[Listed entries — start]

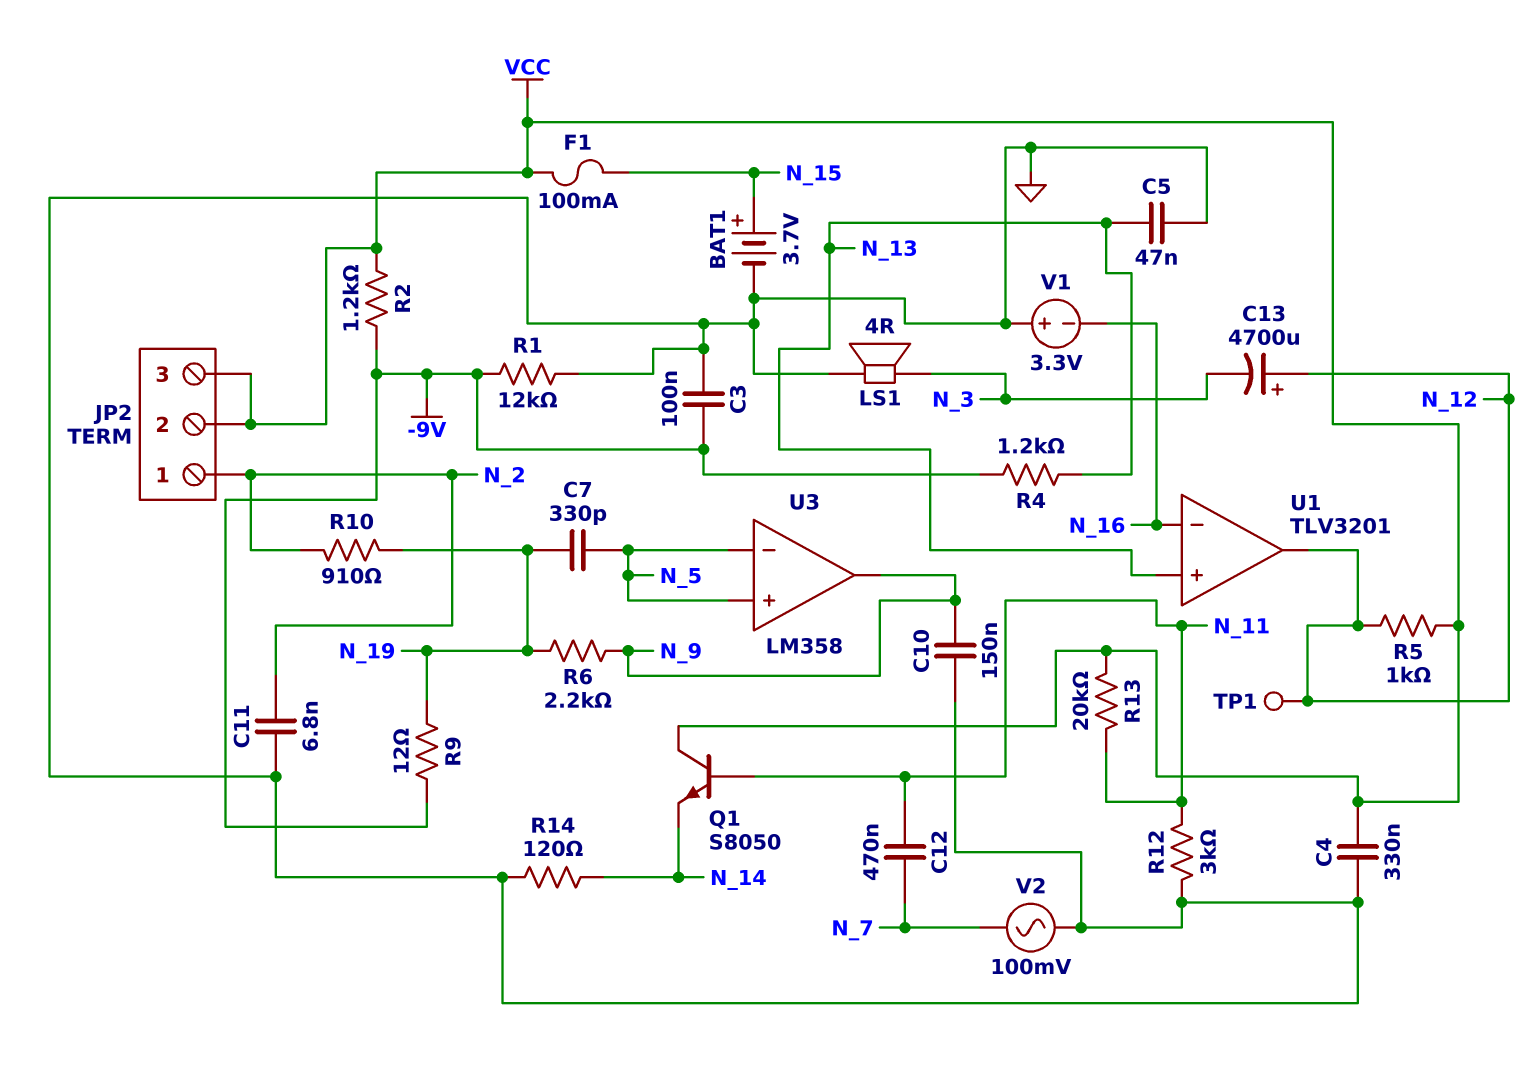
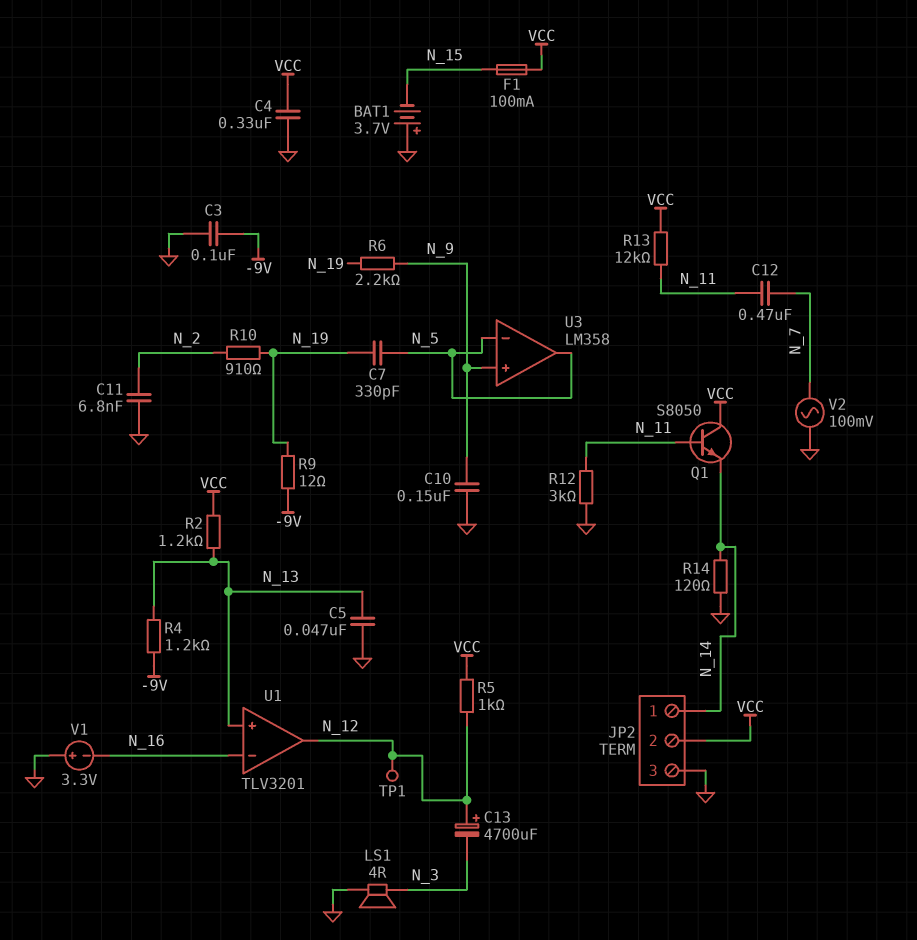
BAT1: 3.7V (plus N_15, minus GND) -> 3.7V (plus GND, minus N_15)
JP2 pin 1: N_2 -> N_14
JP2 pin 3: VCC -> GND
R1: 12k (-9V, GND) -> none
R2: 1.2k (-9V, VCC) -> 1.2k (N_13, VCC)
R13: 20k (N_11, VCC) -> 12k (N_11, VCC)
U3 pin in+: N_5 -> N_9
U3 pin out: N_9 -> N_5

[Listed entries — finish]

Problem to solve :: Your output should be the records above, duplicated exactly and picture-free.

Expected output ::
BAT1: 3.7V (plus N_15, minus GND) -> 3.7V (plus GND, minus N_15)
JP2 pin 1: N_2 -> N_14
JP2 pin 3: VCC -> GND
R1: 12k (-9V, GND) -> none
R2: 1.2k (-9V, VCC) -> 1.2k (N_13, VCC)
R13: 20k (N_11, VCC) -> 12k (N_11, VCC)
U3 pin in+: N_5 -> N_9
U3 pin out: N_9 -> N_5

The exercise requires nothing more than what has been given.